Object transformation records:
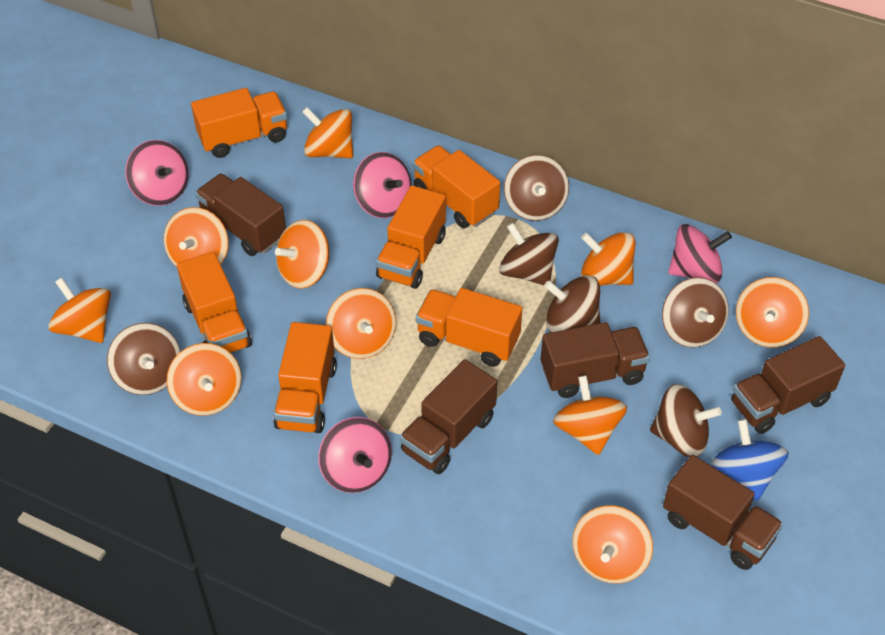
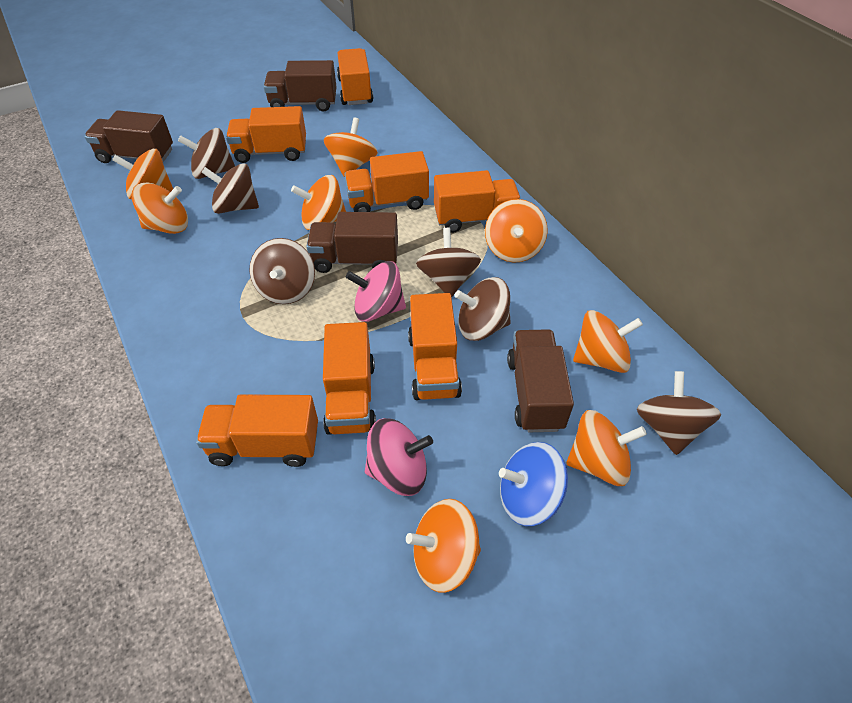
brown truck: 5 -> 4
orange spinning top: 10 -> 8
orange truck: 6 -> 7
pink spinning top: 4 -> 2

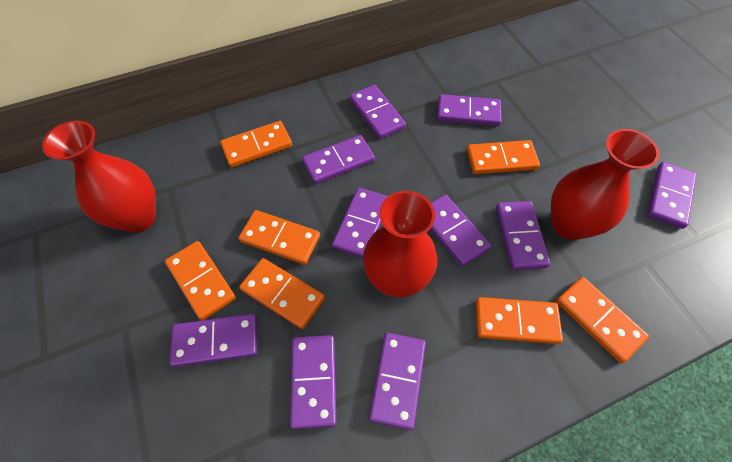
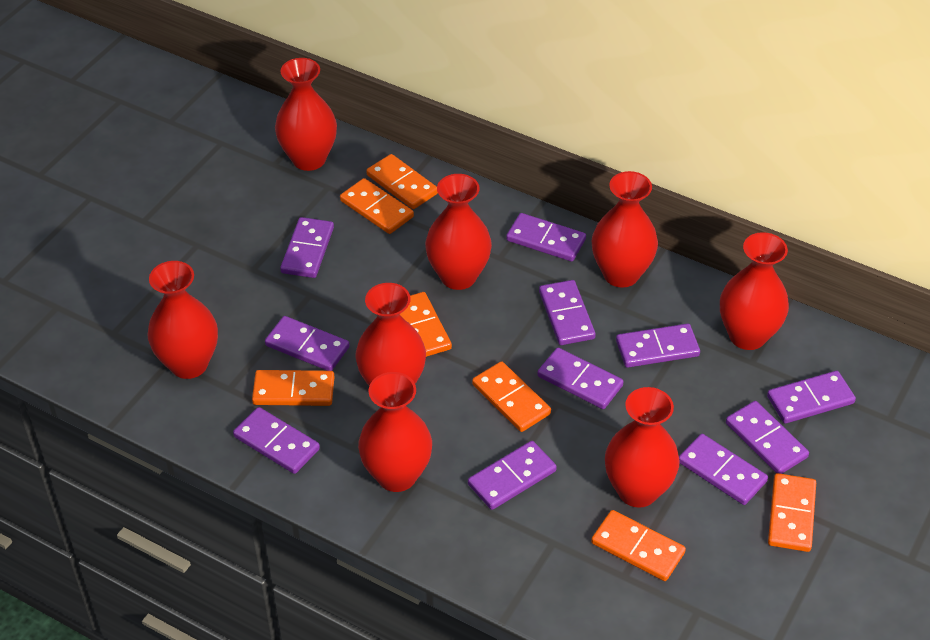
purple domino: 10 -> 11
red vase: 3 -> 8

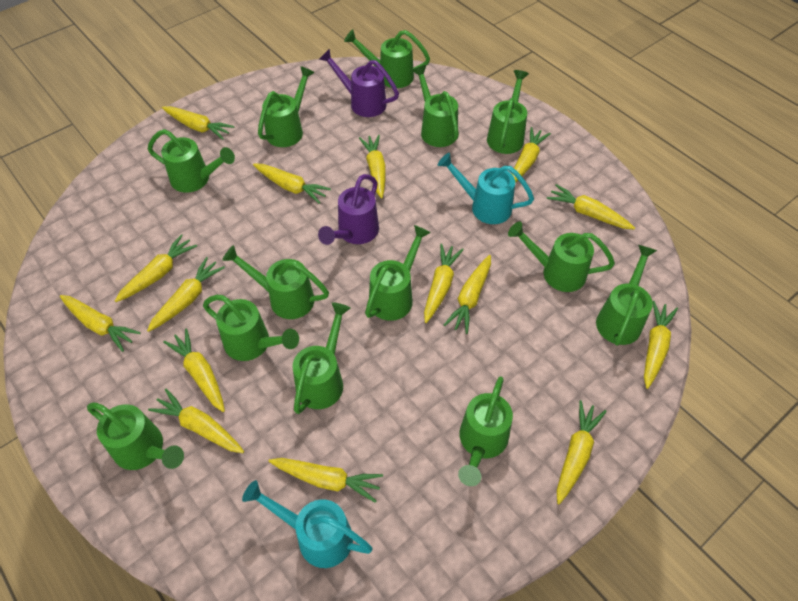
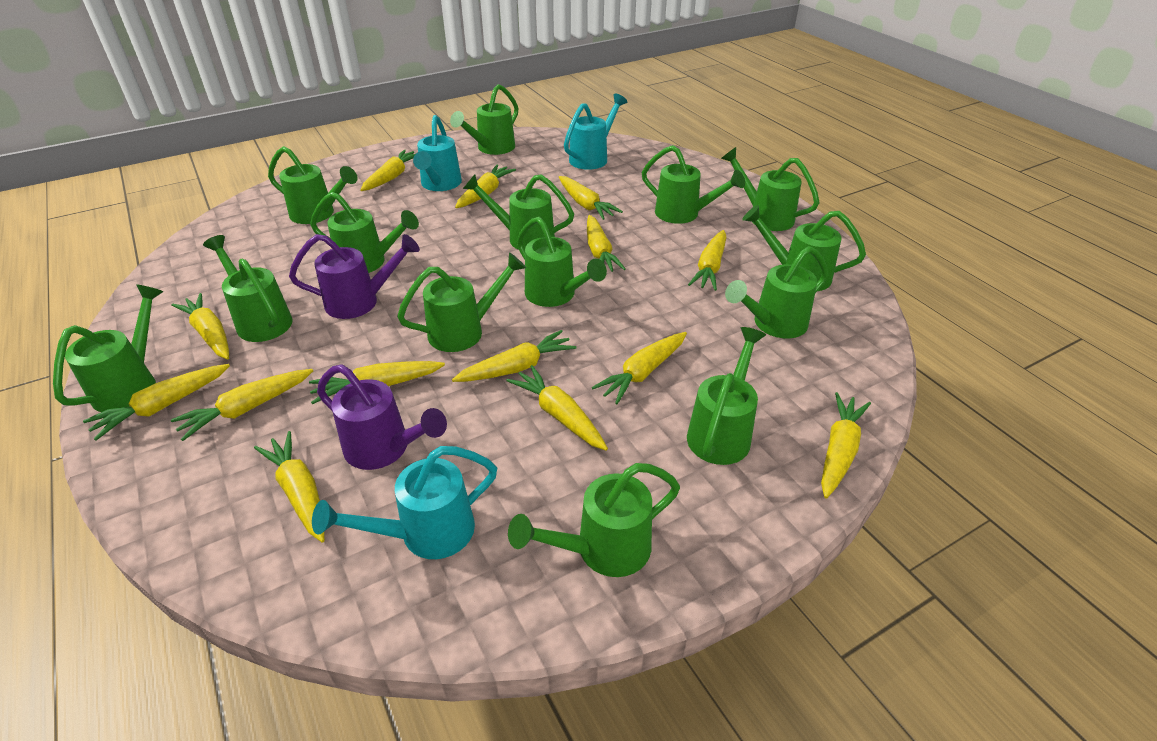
green watering can: 13 -> 14
turquoise watering can: 2 -> 3
yellow carrot: 15 -> 14

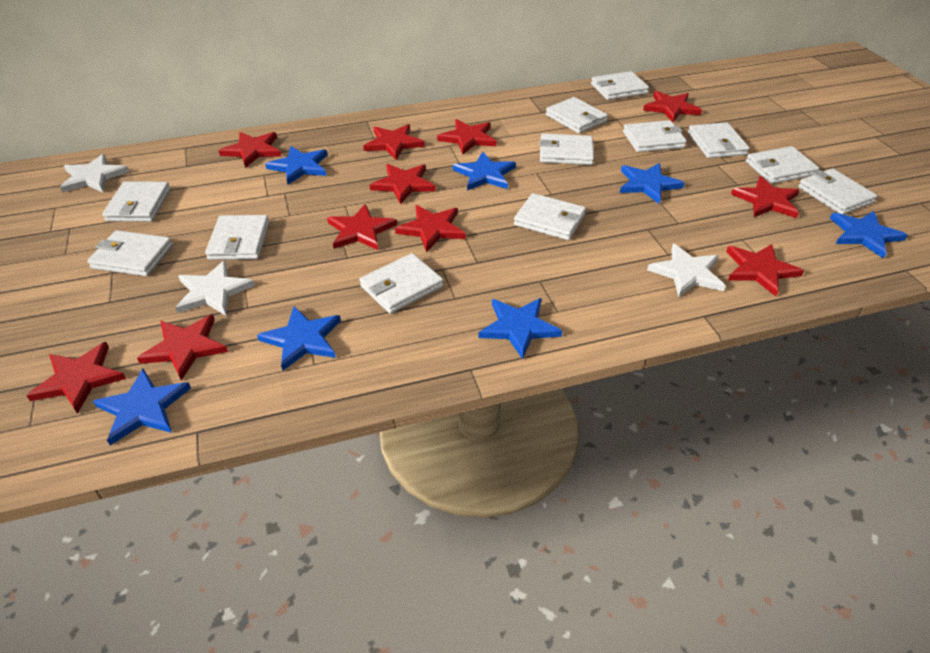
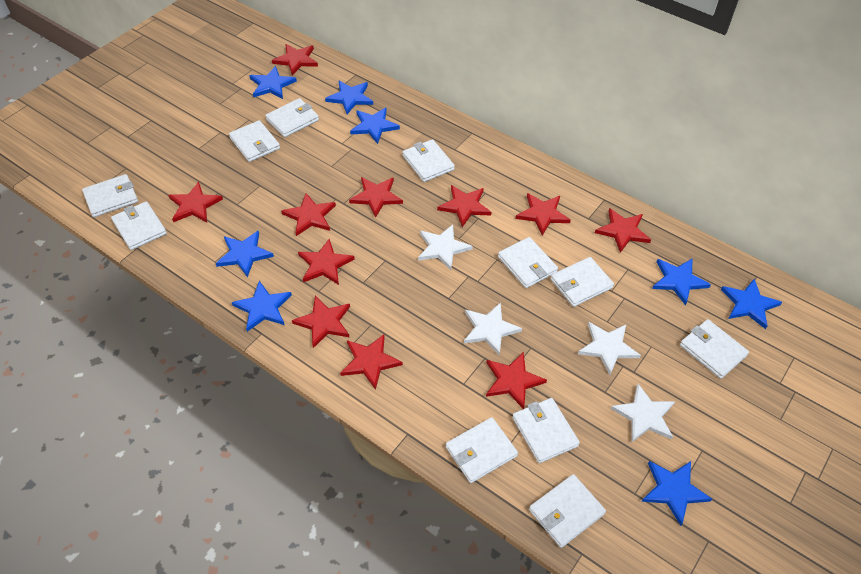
blue star: 7 -> 8
white star: 3 -> 4
white wallet: 12 -> 11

→ What you have to do
The required answer is every line from the one containing "orange spinning top: 10 -> 8" through the last line of the entries, restated word for word and with no pictures.

→ Completed task
orange spinning top: 10 -> 8
orange truck: 6 -> 7
pink spinning top: 4 -> 2

purple domino: 10 -> 11
red vase: 3 -> 8

green watering can: 13 -> 14
turquoise watering can: 2 -> 3
yellow carrot: 15 -> 14

blue star: 7 -> 8
white star: 3 -> 4
white wallet: 12 -> 11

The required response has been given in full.